+++ RECORDS PROVIDED +++
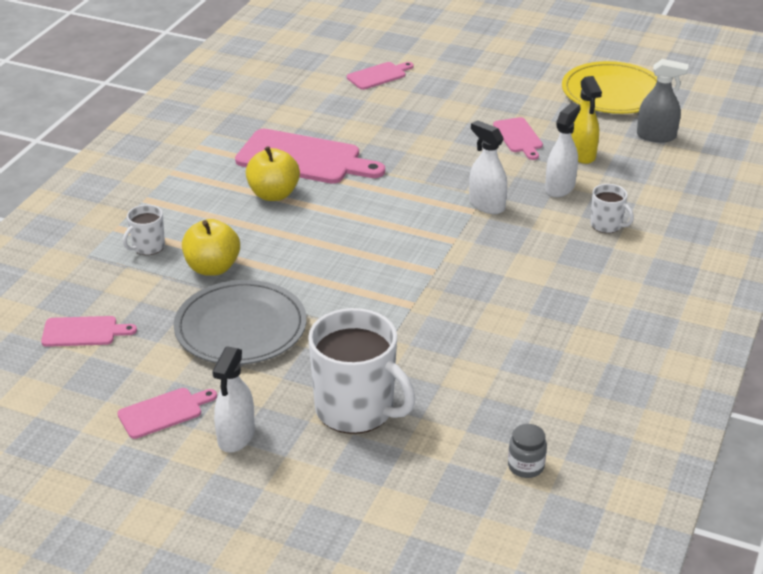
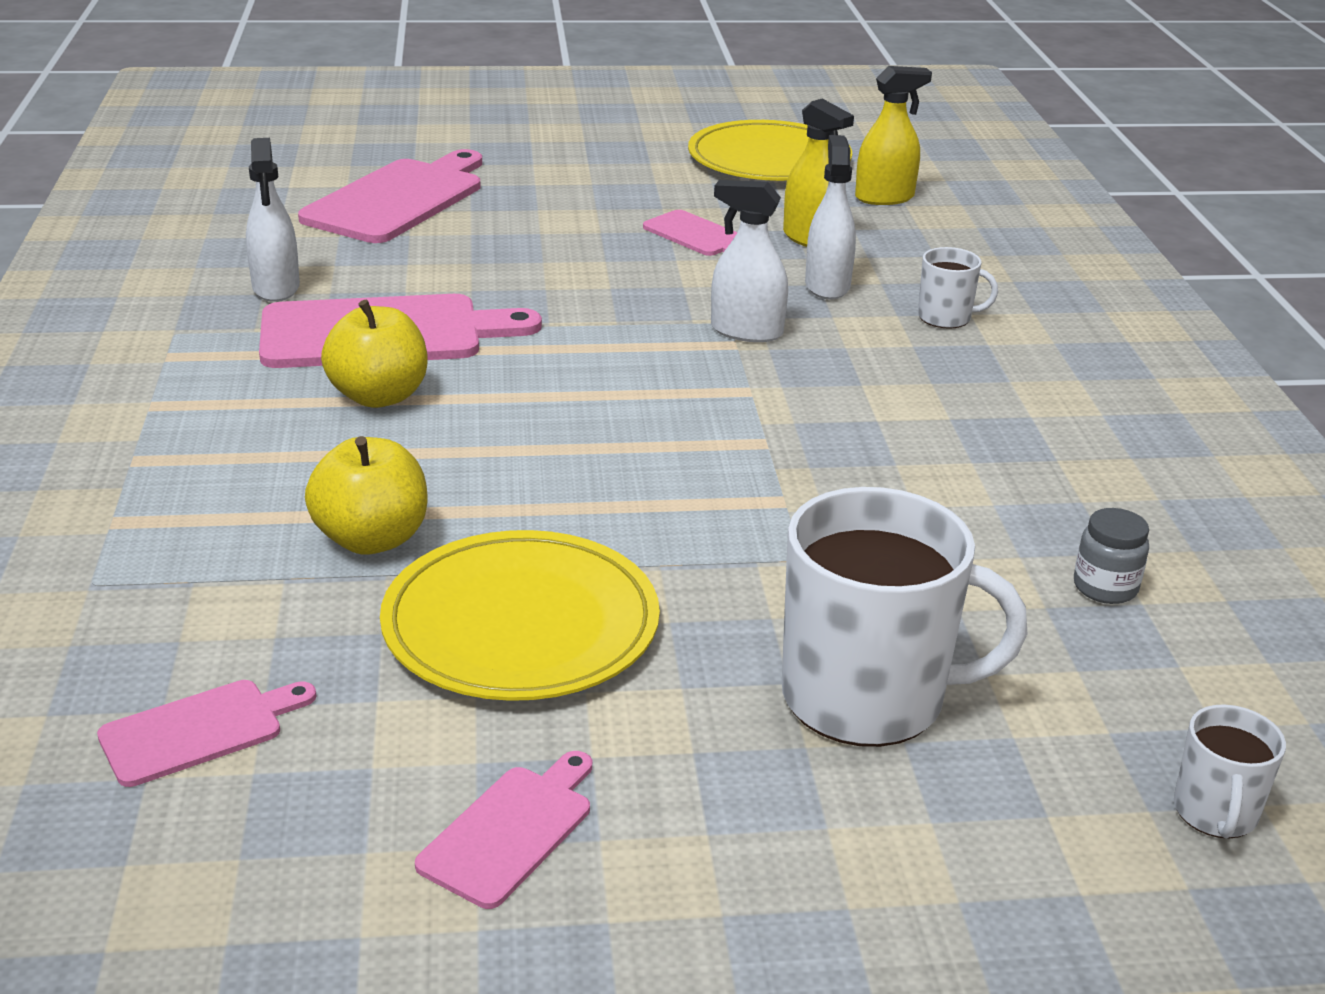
camera: 30 degrees left, 5 degrees down
(148, 247) = (208, 537): white mug -> white mug (1215, 813)
(236, 436) = (699, 825): white spray bottle -> white spray bottle (276, 288)
(240, 327) = (521, 624): grey plate -> yellow plate
(378, 75) = (399, 199): pink cutting board -> pink cutting board, size x1.91
(526, 466) = (1229, 694): grey jar -> grey jar (1105, 587)
(656, 136) = (884, 198): grey spray bottle -> yellow spray bottle

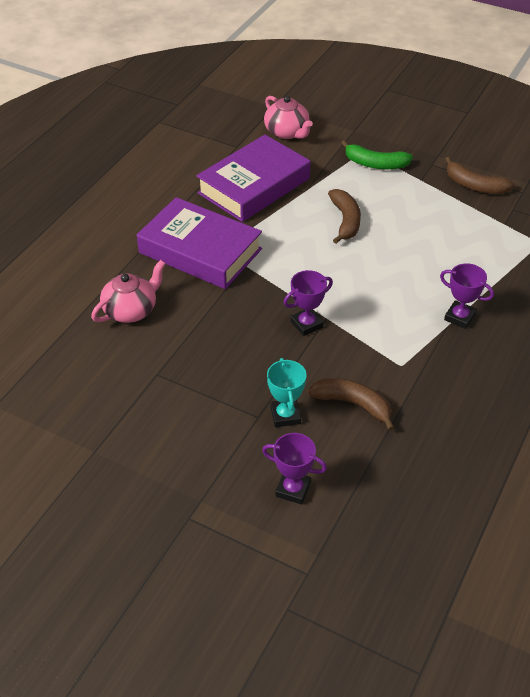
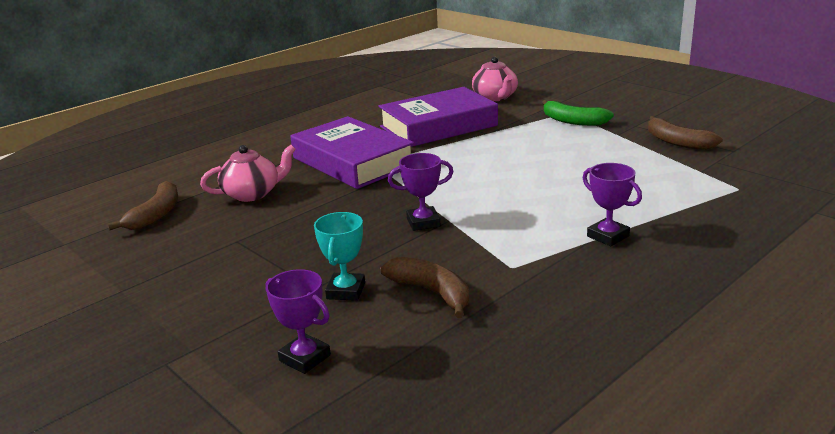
camera: 20 degrees right, 20 degrees down
(345, 221) = (517, 155): brown banana -> brown banana (156, 215)

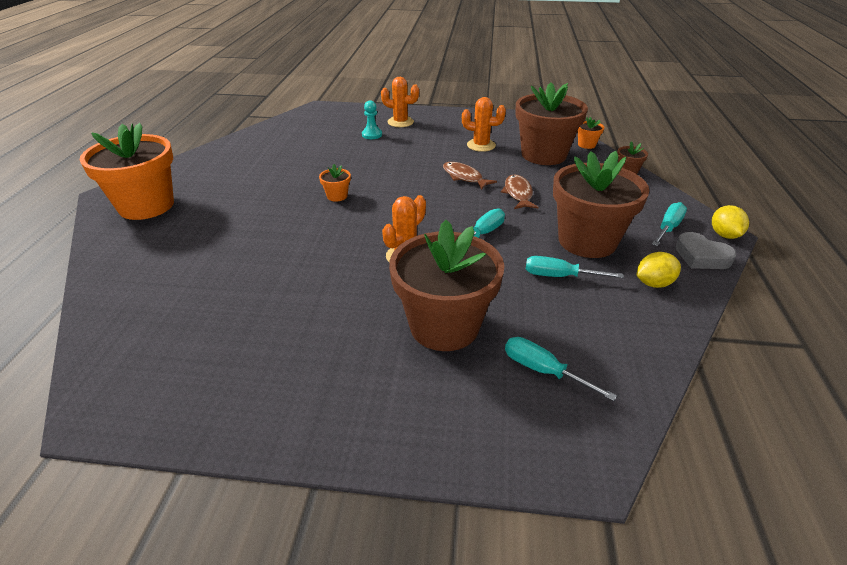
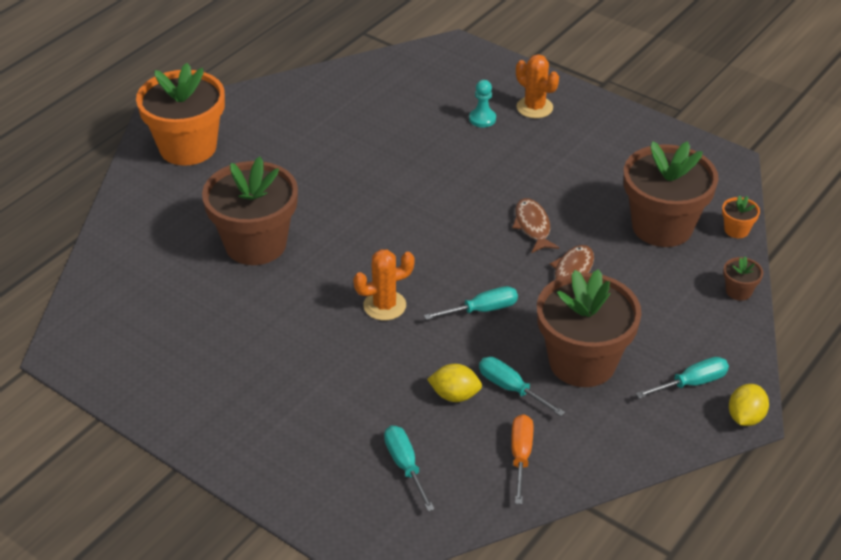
camera: 30 degrees right, 5 degrees up
(337, 196) = (375, 202): orange flower pot -> none
(444, 326) = (359, 391): brown flower pot -> brown flower pot (255, 244)
(481, 145) = (599, 183): orange cactus -> none
(622, 321) = (521, 456): none -> orange screwdriver
(653, 283) = (596, 435): yellow lemon -> yellow lemon (455, 395)
(701, 256) = (684, 429): grey heart -> none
+++
◆ **INSTRUCTIONS FOR THE TASK**
Determine how many lines above contain "orange" as a word or string. Give the number alone.

◆ **SOLUTION FOR THIS PROBLEM**
3